## Assigned task
Each entry that follows is to be copied exactly, minus any pictures.

## Records to use

---

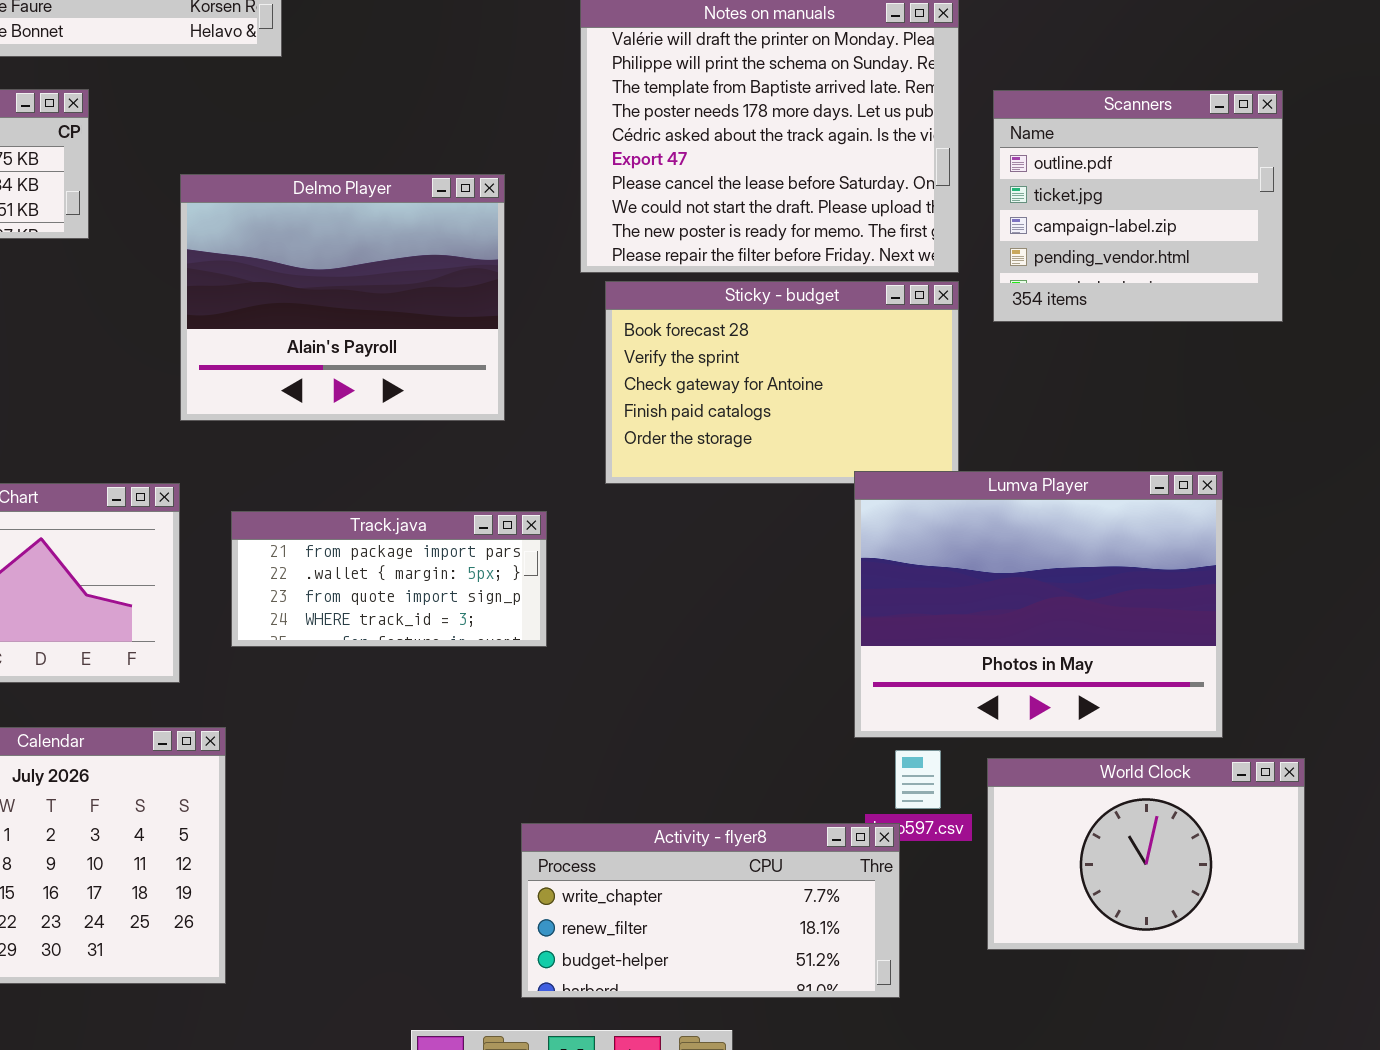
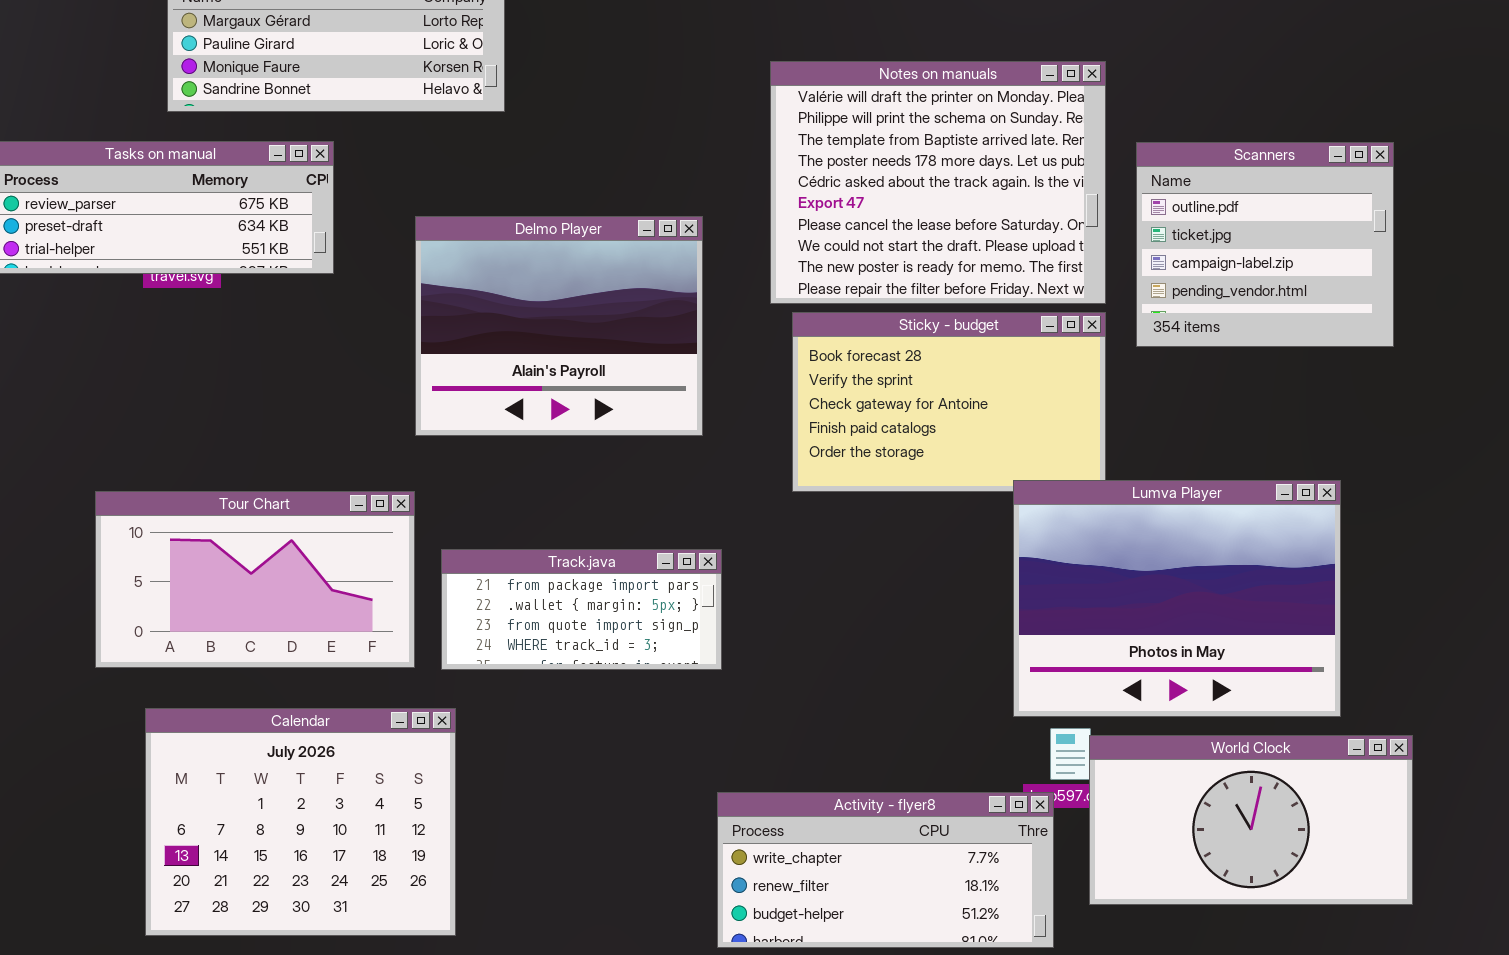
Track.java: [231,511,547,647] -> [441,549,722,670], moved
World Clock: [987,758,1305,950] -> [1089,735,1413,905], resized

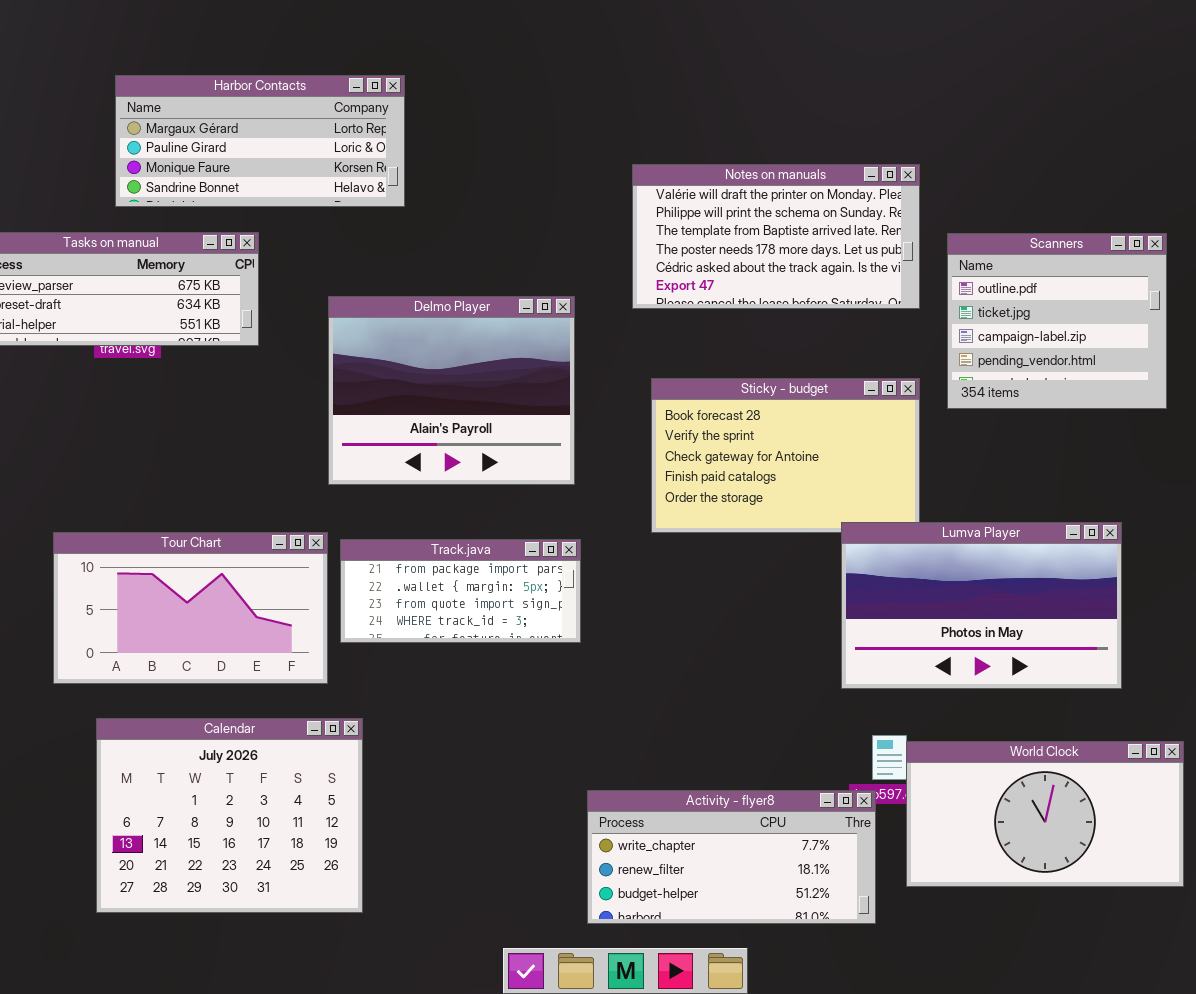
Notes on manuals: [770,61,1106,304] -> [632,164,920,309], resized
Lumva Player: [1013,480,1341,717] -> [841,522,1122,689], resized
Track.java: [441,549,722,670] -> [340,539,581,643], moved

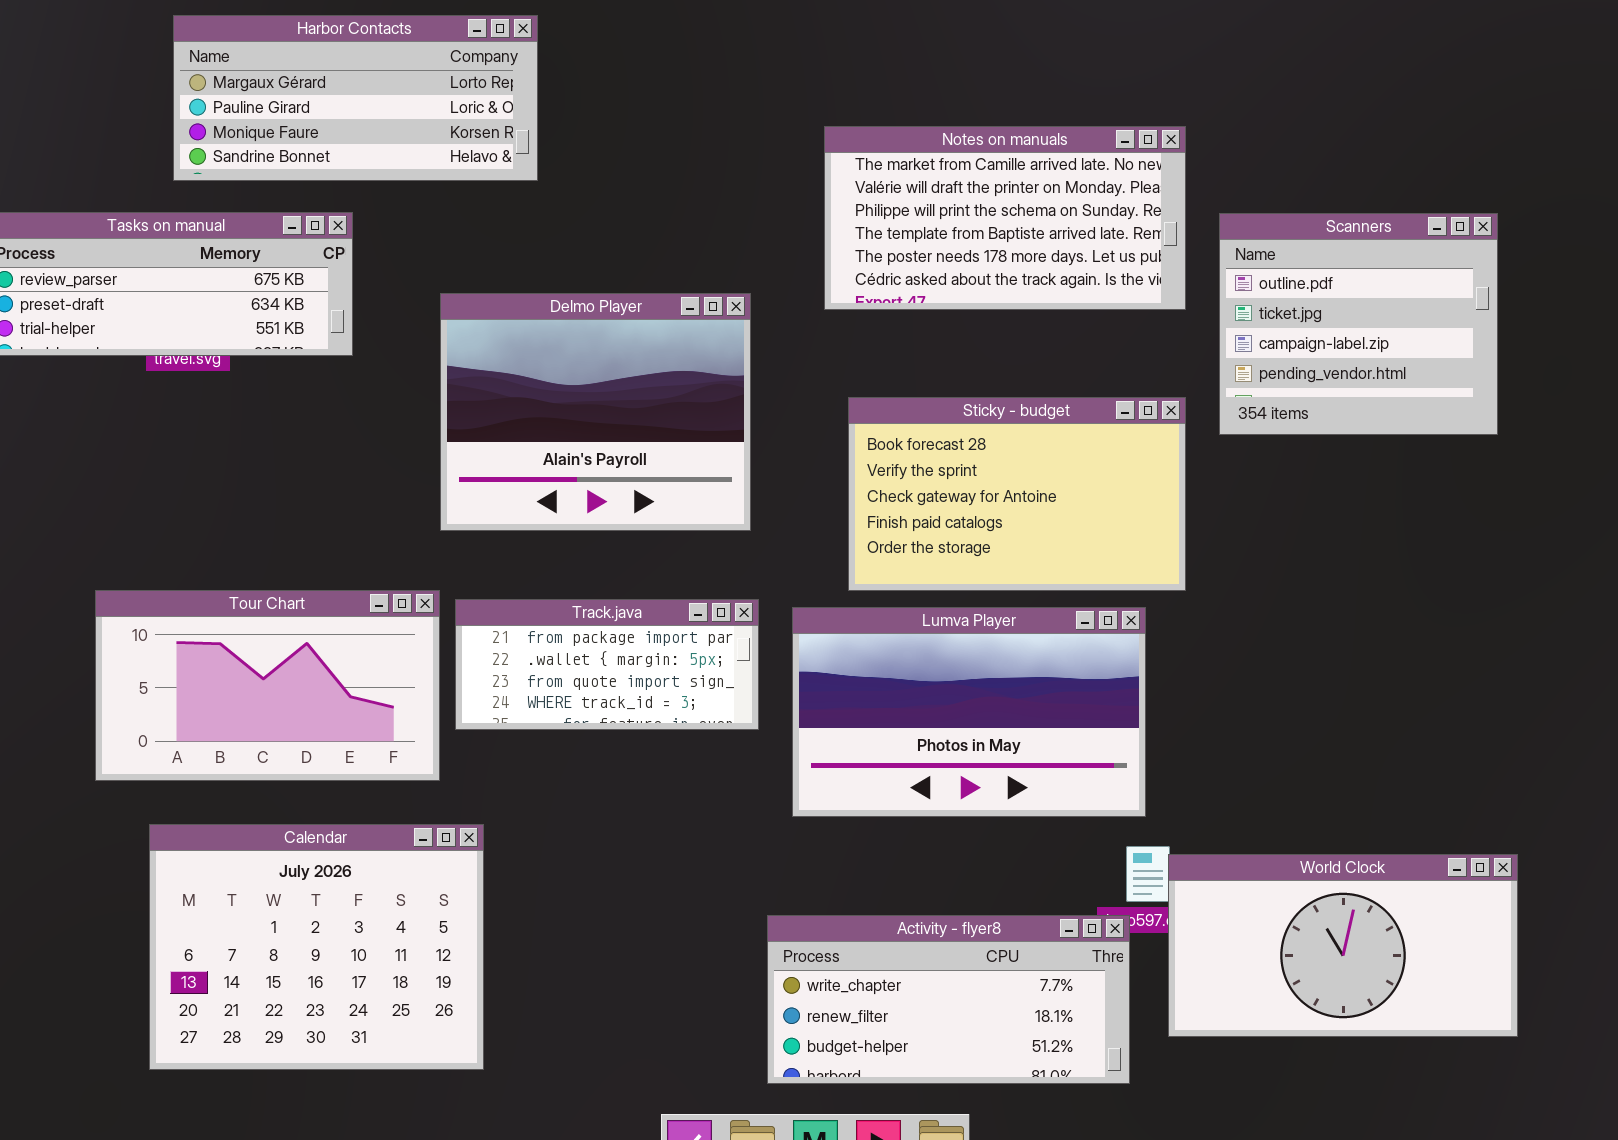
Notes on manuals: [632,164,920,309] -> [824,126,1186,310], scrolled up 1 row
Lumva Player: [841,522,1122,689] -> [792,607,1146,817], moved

---

## Task output
Track.java: [231,511,547,647] -> [441,549,722,670], moved
World Clock: [987,758,1305,950] -> [1089,735,1413,905], resized

Notes on manuals: [770,61,1106,304] -> [632,164,920,309], resized
Lumva Player: [1013,480,1341,717] -> [841,522,1122,689], resized
Track.java: [441,549,722,670] -> [340,539,581,643], moved

Notes on manuals: [632,164,920,309] -> [824,126,1186,310], scrolled up 1 row
Lumva Player: [841,522,1122,689] -> [792,607,1146,817], moved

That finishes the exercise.